EXERCISE REQUIREMENTS ▸
Rewrite the part that opens with the line containing "This is a 0.5" and closes with the line containing "road 1 (track): [(0,489),(230,296),(497,511)]", putting "center line" in place of "centreline" and leaving everything else unchanged.

Data entries ▸
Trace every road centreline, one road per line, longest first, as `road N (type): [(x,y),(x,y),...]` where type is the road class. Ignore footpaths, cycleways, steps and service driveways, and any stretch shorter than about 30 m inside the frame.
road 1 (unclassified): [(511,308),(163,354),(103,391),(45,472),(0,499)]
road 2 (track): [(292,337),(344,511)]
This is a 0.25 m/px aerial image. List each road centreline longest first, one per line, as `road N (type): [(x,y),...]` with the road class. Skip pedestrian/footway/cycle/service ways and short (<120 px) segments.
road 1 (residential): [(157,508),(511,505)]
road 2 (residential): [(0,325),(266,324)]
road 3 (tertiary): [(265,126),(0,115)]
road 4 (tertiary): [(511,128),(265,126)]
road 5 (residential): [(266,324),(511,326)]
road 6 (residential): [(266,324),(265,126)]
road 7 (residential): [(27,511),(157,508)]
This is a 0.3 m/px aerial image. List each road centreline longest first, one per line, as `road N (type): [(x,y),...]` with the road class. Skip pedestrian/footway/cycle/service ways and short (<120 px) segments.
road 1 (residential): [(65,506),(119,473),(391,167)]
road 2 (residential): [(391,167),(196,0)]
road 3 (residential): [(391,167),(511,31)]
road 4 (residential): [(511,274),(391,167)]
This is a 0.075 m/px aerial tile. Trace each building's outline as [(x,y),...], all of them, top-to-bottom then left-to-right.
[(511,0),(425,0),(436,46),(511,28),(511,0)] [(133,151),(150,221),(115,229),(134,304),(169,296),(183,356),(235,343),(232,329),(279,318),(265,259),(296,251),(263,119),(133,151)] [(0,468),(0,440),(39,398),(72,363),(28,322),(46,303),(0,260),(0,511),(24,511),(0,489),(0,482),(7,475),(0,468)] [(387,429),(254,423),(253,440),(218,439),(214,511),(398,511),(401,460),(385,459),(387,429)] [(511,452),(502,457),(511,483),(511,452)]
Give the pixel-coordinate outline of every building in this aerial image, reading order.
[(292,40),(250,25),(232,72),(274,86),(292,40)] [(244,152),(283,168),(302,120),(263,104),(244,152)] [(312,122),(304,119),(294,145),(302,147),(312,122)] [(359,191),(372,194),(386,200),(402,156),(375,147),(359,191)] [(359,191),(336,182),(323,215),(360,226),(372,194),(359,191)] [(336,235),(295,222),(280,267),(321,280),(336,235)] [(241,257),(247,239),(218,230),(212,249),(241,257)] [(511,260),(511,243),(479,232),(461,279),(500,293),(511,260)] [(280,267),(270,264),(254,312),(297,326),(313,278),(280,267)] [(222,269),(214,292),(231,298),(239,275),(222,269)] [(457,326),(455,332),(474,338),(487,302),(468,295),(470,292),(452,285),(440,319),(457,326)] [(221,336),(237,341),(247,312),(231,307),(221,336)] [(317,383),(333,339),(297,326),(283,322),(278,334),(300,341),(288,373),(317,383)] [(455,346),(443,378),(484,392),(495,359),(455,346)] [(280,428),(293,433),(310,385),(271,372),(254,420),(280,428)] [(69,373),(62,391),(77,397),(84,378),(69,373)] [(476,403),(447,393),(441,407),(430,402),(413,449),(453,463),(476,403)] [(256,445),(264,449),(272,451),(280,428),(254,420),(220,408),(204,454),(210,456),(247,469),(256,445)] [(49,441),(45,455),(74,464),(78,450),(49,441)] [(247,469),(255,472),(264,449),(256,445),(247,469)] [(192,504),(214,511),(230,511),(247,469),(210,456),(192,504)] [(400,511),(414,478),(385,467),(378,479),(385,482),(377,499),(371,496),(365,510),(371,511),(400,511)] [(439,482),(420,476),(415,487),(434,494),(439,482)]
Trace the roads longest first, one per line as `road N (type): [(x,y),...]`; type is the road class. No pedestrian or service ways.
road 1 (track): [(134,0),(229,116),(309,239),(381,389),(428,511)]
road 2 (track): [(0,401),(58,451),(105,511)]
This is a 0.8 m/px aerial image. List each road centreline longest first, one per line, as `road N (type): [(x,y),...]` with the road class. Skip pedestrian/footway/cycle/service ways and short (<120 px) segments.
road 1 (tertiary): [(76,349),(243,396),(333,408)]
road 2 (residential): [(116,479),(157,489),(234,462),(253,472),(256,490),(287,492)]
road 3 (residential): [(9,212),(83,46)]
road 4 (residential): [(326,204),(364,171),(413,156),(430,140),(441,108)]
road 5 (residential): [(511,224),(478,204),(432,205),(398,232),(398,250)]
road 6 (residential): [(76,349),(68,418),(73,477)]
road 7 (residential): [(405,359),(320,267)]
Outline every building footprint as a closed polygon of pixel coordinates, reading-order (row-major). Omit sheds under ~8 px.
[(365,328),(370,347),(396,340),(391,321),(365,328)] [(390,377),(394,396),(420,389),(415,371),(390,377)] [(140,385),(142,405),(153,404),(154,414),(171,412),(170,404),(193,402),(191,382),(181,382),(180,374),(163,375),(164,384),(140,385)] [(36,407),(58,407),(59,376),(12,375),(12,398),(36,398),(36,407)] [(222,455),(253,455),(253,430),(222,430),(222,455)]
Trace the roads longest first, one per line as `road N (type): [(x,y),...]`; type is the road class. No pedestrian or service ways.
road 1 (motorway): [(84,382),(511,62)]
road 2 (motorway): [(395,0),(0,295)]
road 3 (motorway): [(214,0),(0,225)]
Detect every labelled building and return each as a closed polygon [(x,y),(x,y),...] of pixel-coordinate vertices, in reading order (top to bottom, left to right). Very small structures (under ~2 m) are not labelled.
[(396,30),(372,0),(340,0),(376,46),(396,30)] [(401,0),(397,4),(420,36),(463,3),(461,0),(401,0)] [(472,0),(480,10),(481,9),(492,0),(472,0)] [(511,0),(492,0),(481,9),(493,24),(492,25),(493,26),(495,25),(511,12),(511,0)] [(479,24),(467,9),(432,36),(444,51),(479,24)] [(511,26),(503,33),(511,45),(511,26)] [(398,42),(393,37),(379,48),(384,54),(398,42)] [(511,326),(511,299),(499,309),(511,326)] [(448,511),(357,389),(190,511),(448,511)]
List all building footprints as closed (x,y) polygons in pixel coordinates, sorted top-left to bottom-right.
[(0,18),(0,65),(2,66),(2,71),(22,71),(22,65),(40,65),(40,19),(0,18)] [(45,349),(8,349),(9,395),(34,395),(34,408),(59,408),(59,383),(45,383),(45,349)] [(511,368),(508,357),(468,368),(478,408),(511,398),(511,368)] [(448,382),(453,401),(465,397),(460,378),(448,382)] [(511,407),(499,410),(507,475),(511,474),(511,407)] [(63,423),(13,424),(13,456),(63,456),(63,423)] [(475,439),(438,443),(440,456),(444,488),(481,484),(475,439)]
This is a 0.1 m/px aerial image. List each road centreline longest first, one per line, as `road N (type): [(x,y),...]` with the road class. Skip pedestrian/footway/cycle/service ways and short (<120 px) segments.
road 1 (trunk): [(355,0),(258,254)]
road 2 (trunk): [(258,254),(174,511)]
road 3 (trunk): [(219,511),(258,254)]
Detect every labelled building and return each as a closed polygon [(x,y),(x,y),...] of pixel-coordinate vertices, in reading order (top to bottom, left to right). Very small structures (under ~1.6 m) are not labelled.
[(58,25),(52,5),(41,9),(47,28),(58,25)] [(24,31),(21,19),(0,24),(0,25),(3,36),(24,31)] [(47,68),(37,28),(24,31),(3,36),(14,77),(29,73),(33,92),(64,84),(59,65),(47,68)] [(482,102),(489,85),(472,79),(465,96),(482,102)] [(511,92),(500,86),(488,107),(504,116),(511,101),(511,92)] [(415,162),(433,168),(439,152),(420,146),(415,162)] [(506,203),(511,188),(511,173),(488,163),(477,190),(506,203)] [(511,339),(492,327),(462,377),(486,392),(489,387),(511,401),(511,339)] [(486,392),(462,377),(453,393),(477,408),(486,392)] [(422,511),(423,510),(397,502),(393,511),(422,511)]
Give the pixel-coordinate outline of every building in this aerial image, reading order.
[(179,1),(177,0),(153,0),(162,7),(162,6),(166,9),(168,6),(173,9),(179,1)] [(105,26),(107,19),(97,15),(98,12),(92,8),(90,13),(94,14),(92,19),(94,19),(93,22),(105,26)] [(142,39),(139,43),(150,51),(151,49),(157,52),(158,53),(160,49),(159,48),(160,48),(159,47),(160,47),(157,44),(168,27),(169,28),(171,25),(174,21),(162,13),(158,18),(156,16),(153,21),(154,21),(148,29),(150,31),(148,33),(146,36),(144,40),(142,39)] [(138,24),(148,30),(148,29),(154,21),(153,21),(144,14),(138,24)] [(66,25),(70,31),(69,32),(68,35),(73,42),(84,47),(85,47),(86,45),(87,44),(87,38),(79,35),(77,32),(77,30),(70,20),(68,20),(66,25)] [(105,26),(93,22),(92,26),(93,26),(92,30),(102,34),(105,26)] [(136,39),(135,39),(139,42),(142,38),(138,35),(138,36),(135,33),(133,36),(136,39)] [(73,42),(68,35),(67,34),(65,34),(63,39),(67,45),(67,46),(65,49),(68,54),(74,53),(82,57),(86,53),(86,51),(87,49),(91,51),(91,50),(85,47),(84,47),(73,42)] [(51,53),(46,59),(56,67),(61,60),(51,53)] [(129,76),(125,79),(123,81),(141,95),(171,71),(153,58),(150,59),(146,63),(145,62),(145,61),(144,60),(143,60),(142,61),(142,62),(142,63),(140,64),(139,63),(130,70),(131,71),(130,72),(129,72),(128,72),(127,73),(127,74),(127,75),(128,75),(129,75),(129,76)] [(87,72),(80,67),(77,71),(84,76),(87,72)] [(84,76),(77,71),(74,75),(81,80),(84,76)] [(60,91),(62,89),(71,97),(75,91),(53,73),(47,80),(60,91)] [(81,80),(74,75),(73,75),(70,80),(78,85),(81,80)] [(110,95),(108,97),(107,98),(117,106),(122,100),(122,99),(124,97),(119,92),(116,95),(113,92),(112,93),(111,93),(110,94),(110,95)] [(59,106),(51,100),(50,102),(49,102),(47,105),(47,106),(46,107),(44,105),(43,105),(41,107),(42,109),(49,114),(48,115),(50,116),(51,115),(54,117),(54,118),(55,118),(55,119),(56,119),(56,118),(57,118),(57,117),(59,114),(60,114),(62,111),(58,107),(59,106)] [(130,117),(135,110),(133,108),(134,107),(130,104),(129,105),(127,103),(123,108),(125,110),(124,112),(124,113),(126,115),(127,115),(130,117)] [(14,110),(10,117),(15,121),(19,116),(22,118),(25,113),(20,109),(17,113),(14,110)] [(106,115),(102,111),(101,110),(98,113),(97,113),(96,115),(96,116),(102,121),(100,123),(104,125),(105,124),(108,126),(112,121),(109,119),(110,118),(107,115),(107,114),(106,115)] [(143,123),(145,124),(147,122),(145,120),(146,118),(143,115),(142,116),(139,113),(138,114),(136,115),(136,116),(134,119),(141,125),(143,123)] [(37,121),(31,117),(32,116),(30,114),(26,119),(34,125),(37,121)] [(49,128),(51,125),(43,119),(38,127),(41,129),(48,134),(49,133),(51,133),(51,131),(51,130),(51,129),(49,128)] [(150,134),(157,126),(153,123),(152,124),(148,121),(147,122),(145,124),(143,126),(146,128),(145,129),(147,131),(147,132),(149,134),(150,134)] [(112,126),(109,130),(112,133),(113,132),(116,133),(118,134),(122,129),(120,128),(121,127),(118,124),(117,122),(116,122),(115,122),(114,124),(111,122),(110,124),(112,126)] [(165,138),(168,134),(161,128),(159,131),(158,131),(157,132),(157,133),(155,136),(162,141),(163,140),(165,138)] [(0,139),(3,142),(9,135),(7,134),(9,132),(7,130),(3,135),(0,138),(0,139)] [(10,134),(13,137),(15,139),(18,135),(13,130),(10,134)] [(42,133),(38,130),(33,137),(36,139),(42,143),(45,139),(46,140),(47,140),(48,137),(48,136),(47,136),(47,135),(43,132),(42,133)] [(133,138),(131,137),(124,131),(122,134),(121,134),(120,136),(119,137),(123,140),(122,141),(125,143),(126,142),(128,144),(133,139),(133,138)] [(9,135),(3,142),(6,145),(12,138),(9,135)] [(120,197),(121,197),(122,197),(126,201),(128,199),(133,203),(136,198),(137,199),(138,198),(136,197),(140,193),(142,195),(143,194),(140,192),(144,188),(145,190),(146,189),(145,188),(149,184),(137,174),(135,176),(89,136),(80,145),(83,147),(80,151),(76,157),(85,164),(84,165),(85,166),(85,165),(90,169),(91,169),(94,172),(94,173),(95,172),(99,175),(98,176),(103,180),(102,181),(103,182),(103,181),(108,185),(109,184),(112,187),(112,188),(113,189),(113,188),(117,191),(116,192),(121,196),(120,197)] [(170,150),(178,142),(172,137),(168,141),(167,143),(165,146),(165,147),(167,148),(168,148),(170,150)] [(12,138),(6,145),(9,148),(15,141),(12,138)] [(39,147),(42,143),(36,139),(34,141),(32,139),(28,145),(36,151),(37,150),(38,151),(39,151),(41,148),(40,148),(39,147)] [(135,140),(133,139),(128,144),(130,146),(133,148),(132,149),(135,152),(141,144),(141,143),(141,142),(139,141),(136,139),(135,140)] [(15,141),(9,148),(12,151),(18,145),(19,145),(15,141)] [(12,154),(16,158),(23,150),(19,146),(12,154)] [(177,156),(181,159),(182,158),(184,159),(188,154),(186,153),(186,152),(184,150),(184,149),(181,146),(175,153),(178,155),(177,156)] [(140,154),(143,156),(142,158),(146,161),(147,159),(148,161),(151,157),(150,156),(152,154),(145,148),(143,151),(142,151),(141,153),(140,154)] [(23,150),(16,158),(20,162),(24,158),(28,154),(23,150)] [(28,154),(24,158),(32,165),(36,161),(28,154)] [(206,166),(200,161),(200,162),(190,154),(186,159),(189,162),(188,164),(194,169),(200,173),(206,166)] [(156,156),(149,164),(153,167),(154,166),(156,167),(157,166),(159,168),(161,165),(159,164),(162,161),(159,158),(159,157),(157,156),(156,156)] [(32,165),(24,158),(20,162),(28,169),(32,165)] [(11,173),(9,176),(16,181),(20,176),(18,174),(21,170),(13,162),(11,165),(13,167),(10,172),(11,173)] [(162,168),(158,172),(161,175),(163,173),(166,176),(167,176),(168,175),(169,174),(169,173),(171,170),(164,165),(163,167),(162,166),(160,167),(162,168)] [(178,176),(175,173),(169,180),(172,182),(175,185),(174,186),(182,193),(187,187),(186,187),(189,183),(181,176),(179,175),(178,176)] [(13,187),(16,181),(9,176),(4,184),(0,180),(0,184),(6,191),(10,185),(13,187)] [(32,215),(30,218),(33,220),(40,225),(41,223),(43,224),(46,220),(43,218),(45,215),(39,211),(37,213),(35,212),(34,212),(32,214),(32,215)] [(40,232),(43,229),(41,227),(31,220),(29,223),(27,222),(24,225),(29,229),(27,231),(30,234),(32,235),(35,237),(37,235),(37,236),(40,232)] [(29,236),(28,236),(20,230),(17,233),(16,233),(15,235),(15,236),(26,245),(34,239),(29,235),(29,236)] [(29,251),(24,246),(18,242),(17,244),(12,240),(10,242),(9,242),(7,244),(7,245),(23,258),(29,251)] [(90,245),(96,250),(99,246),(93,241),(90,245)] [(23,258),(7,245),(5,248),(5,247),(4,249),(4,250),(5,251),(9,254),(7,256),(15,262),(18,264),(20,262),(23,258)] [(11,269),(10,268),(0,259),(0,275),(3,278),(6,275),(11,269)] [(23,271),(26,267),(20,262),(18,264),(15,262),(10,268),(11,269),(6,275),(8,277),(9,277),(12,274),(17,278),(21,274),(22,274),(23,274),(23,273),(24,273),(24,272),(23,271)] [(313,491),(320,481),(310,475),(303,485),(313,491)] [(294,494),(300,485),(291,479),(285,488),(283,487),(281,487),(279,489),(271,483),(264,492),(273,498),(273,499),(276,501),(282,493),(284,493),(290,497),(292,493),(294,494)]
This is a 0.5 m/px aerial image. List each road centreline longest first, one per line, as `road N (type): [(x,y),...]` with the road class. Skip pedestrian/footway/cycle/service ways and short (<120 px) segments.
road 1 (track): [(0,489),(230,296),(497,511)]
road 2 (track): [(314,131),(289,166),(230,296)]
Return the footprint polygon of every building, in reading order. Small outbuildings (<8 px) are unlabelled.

EXERCISE RESULT ▸
This is a 0.5 m/px aerial image. List each road center line longest first, one per line, as `road N (type): [(x,y),...]` with the road class. Skip pedestrian/footway/cycle/service ways and short (<120 px) segments.
road 1 (track): [(0,489),(230,296),(497,511)]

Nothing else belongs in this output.